[Data extracted from a collection]
**********

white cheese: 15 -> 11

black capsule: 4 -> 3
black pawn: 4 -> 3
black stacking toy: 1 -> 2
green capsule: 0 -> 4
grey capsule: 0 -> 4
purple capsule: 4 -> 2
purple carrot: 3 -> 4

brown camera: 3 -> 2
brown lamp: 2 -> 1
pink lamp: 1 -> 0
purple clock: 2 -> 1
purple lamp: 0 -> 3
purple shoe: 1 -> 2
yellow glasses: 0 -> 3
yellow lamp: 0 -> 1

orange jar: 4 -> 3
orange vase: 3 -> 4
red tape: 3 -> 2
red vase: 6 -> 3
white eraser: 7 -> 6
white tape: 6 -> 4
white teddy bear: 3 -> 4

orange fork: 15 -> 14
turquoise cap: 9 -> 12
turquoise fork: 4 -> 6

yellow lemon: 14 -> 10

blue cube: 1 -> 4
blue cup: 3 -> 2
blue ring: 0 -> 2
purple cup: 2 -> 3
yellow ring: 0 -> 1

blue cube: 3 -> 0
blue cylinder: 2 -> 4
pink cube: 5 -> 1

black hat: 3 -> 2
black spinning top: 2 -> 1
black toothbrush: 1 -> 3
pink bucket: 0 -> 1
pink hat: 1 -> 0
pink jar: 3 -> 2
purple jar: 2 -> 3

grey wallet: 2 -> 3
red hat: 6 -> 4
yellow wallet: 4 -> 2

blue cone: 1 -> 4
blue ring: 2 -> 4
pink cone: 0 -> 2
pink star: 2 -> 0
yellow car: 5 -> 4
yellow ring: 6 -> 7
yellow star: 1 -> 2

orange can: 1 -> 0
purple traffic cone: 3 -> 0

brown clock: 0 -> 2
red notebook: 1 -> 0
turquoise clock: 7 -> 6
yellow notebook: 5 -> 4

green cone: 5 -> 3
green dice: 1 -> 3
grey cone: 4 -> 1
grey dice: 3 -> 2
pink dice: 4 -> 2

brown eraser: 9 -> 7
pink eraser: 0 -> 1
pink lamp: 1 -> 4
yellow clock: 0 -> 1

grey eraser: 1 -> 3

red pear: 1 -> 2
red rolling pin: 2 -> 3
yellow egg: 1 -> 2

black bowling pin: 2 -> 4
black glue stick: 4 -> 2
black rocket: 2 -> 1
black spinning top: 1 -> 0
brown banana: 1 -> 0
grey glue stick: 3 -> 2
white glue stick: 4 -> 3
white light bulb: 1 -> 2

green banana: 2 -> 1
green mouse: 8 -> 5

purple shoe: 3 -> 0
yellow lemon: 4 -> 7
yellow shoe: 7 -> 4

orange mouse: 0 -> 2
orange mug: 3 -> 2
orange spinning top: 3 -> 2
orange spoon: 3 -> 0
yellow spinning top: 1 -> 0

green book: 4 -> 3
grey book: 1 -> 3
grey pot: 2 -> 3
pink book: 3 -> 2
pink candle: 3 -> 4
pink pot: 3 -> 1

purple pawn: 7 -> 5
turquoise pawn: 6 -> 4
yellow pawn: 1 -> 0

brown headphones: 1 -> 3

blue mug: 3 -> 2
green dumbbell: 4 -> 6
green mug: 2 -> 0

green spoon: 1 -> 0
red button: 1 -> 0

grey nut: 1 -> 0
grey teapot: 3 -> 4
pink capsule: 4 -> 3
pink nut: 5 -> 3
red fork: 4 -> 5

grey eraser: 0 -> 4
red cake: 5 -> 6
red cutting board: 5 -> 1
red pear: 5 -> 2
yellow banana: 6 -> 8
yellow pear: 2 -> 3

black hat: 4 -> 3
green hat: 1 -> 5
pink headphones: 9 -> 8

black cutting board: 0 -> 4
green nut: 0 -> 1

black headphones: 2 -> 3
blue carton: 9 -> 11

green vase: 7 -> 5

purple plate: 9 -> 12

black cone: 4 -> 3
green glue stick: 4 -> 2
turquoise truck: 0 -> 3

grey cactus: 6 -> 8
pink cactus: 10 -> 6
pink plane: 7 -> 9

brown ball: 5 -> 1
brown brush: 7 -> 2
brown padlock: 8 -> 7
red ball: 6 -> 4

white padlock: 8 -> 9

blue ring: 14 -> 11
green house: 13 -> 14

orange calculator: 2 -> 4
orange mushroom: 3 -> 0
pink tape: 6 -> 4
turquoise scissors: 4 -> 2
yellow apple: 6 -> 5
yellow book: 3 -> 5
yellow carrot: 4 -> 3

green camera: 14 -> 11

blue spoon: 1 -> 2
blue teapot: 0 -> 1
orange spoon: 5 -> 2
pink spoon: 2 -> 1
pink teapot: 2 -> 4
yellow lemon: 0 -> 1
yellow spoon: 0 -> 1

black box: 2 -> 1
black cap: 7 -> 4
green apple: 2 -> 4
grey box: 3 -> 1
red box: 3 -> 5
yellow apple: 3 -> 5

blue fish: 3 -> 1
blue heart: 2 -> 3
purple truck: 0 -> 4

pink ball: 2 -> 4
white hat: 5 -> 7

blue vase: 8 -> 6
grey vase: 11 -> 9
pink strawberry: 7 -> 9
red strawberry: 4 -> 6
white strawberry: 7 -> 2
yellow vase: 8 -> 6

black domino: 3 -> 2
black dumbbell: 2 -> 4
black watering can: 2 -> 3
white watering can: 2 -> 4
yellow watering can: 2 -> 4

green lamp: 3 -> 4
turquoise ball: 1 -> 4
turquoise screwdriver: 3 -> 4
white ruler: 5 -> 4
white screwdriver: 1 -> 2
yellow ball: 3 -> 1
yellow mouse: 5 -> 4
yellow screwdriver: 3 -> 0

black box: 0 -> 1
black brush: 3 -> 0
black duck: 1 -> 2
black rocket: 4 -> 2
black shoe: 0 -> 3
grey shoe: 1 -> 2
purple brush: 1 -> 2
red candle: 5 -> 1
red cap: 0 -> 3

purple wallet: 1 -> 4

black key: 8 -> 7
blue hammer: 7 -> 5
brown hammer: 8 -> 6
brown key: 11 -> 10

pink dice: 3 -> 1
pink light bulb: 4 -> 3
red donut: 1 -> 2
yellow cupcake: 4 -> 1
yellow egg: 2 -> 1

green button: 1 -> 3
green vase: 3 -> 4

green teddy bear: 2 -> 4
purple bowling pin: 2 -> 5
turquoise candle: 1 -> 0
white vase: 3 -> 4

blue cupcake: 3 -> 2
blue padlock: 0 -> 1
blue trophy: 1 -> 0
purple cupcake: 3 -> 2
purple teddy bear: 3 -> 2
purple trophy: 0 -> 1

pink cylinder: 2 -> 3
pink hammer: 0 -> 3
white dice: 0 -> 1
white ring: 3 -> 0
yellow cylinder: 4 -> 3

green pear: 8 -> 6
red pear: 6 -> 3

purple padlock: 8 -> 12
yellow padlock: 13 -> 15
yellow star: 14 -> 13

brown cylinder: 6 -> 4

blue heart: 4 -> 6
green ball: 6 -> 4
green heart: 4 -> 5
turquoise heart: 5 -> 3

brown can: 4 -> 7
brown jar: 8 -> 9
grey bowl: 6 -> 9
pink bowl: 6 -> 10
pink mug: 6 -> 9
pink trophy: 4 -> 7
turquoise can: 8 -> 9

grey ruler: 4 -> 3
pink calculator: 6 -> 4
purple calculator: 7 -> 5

**********

TASK OBJECTIVE | Write down the entries above again. Copy them word for word.

TASK RESULT |
white cheese: 15 -> 11

black capsule: 4 -> 3
black pawn: 4 -> 3
black stacking toy: 1 -> 2
green capsule: 0 -> 4
grey capsule: 0 -> 4
purple capsule: 4 -> 2
purple carrot: 3 -> 4

brown camera: 3 -> 2
brown lamp: 2 -> 1
pink lamp: 1 -> 0
purple clock: 2 -> 1
purple lamp: 0 -> 3
purple shoe: 1 -> 2
yellow glasses: 0 -> 3
yellow lamp: 0 -> 1

orange jar: 4 -> 3
orange vase: 3 -> 4
red tape: 3 -> 2
red vase: 6 -> 3
white eraser: 7 -> 6
white tape: 6 -> 4
white teddy bear: 3 -> 4

orange fork: 15 -> 14
turquoise cap: 9 -> 12
turquoise fork: 4 -> 6

yellow lemon: 14 -> 10

blue cube: 1 -> 4
blue cup: 3 -> 2
blue ring: 0 -> 2
purple cup: 2 -> 3
yellow ring: 0 -> 1

blue cube: 3 -> 0
blue cylinder: 2 -> 4
pink cube: 5 -> 1

black hat: 3 -> 2
black spinning top: 2 -> 1
black toothbrush: 1 -> 3
pink bucket: 0 -> 1
pink hat: 1 -> 0
pink jar: 3 -> 2
purple jar: 2 -> 3

grey wallet: 2 -> 3
red hat: 6 -> 4
yellow wallet: 4 -> 2

blue cone: 1 -> 4
blue ring: 2 -> 4
pink cone: 0 -> 2
pink star: 2 -> 0
yellow car: 5 -> 4
yellow ring: 6 -> 7
yellow star: 1 -> 2

orange can: 1 -> 0
purple traffic cone: 3 -> 0

brown clock: 0 -> 2
red notebook: 1 -> 0
turquoise clock: 7 -> 6
yellow notebook: 5 -> 4

green cone: 5 -> 3
green dice: 1 -> 3
grey cone: 4 -> 1
grey dice: 3 -> 2
pink dice: 4 -> 2

brown eraser: 9 -> 7
pink eraser: 0 -> 1
pink lamp: 1 -> 4
yellow clock: 0 -> 1

grey eraser: 1 -> 3

red pear: 1 -> 2
red rolling pin: 2 -> 3
yellow egg: 1 -> 2

black bowling pin: 2 -> 4
black glue stick: 4 -> 2
black rocket: 2 -> 1
black spinning top: 1 -> 0
brown banana: 1 -> 0
grey glue stick: 3 -> 2
white glue stick: 4 -> 3
white light bulb: 1 -> 2

green banana: 2 -> 1
green mouse: 8 -> 5

purple shoe: 3 -> 0
yellow lemon: 4 -> 7
yellow shoe: 7 -> 4

orange mouse: 0 -> 2
orange mug: 3 -> 2
orange spinning top: 3 -> 2
orange spoon: 3 -> 0
yellow spinning top: 1 -> 0

green book: 4 -> 3
grey book: 1 -> 3
grey pot: 2 -> 3
pink book: 3 -> 2
pink candle: 3 -> 4
pink pot: 3 -> 1

purple pawn: 7 -> 5
turquoise pawn: 6 -> 4
yellow pawn: 1 -> 0

brown headphones: 1 -> 3

blue mug: 3 -> 2
green dumbbell: 4 -> 6
green mug: 2 -> 0

green spoon: 1 -> 0
red button: 1 -> 0

grey nut: 1 -> 0
grey teapot: 3 -> 4
pink capsule: 4 -> 3
pink nut: 5 -> 3
red fork: 4 -> 5

grey eraser: 0 -> 4
red cake: 5 -> 6
red cutting board: 5 -> 1
red pear: 5 -> 2
yellow banana: 6 -> 8
yellow pear: 2 -> 3

black hat: 4 -> 3
green hat: 1 -> 5
pink headphones: 9 -> 8

black cutting board: 0 -> 4
green nut: 0 -> 1

black headphones: 2 -> 3
blue carton: 9 -> 11

green vase: 7 -> 5

purple plate: 9 -> 12

black cone: 4 -> 3
green glue stick: 4 -> 2
turquoise truck: 0 -> 3

grey cactus: 6 -> 8
pink cactus: 10 -> 6
pink plane: 7 -> 9

brown ball: 5 -> 1
brown brush: 7 -> 2
brown padlock: 8 -> 7
red ball: 6 -> 4

white padlock: 8 -> 9

blue ring: 14 -> 11
green house: 13 -> 14

orange calculator: 2 -> 4
orange mushroom: 3 -> 0
pink tape: 6 -> 4
turquoise scissors: 4 -> 2
yellow apple: 6 -> 5
yellow book: 3 -> 5
yellow carrot: 4 -> 3

green camera: 14 -> 11

blue spoon: 1 -> 2
blue teapot: 0 -> 1
orange spoon: 5 -> 2
pink spoon: 2 -> 1
pink teapot: 2 -> 4
yellow lemon: 0 -> 1
yellow spoon: 0 -> 1

black box: 2 -> 1
black cap: 7 -> 4
green apple: 2 -> 4
grey box: 3 -> 1
red box: 3 -> 5
yellow apple: 3 -> 5

blue fish: 3 -> 1
blue heart: 2 -> 3
purple truck: 0 -> 4

pink ball: 2 -> 4
white hat: 5 -> 7

blue vase: 8 -> 6
grey vase: 11 -> 9
pink strawberry: 7 -> 9
red strawberry: 4 -> 6
white strawberry: 7 -> 2
yellow vase: 8 -> 6

black domino: 3 -> 2
black dumbbell: 2 -> 4
black watering can: 2 -> 3
white watering can: 2 -> 4
yellow watering can: 2 -> 4

green lamp: 3 -> 4
turquoise ball: 1 -> 4
turquoise screwdriver: 3 -> 4
white ruler: 5 -> 4
white screwdriver: 1 -> 2
yellow ball: 3 -> 1
yellow mouse: 5 -> 4
yellow screwdriver: 3 -> 0

black box: 0 -> 1
black brush: 3 -> 0
black duck: 1 -> 2
black rocket: 4 -> 2
black shoe: 0 -> 3
grey shoe: 1 -> 2
purple brush: 1 -> 2
red candle: 5 -> 1
red cap: 0 -> 3

purple wallet: 1 -> 4

black key: 8 -> 7
blue hammer: 7 -> 5
brown hammer: 8 -> 6
brown key: 11 -> 10

pink dice: 3 -> 1
pink light bulb: 4 -> 3
red donut: 1 -> 2
yellow cupcake: 4 -> 1
yellow egg: 2 -> 1

green button: 1 -> 3
green vase: 3 -> 4

green teddy bear: 2 -> 4
purple bowling pin: 2 -> 5
turquoise candle: 1 -> 0
white vase: 3 -> 4

blue cupcake: 3 -> 2
blue padlock: 0 -> 1
blue trophy: 1 -> 0
purple cupcake: 3 -> 2
purple teddy bear: 3 -> 2
purple trophy: 0 -> 1

pink cylinder: 2 -> 3
pink hammer: 0 -> 3
white dice: 0 -> 1
white ring: 3 -> 0
yellow cylinder: 4 -> 3

green pear: 8 -> 6
red pear: 6 -> 3

purple padlock: 8 -> 12
yellow padlock: 13 -> 15
yellow star: 14 -> 13

brown cylinder: 6 -> 4

blue heart: 4 -> 6
green ball: 6 -> 4
green heart: 4 -> 5
turquoise heart: 5 -> 3

brown can: 4 -> 7
brown jar: 8 -> 9
grey bowl: 6 -> 9
pink bowl: 6 -> 10
pink mug: 6 -> 9
pink trophy: 4 -> 7
turquoise can: 8 -> 9

grey ruler: 4 -> 3
pink calculator: 6 -> 4
purple calculator: 7 -> 5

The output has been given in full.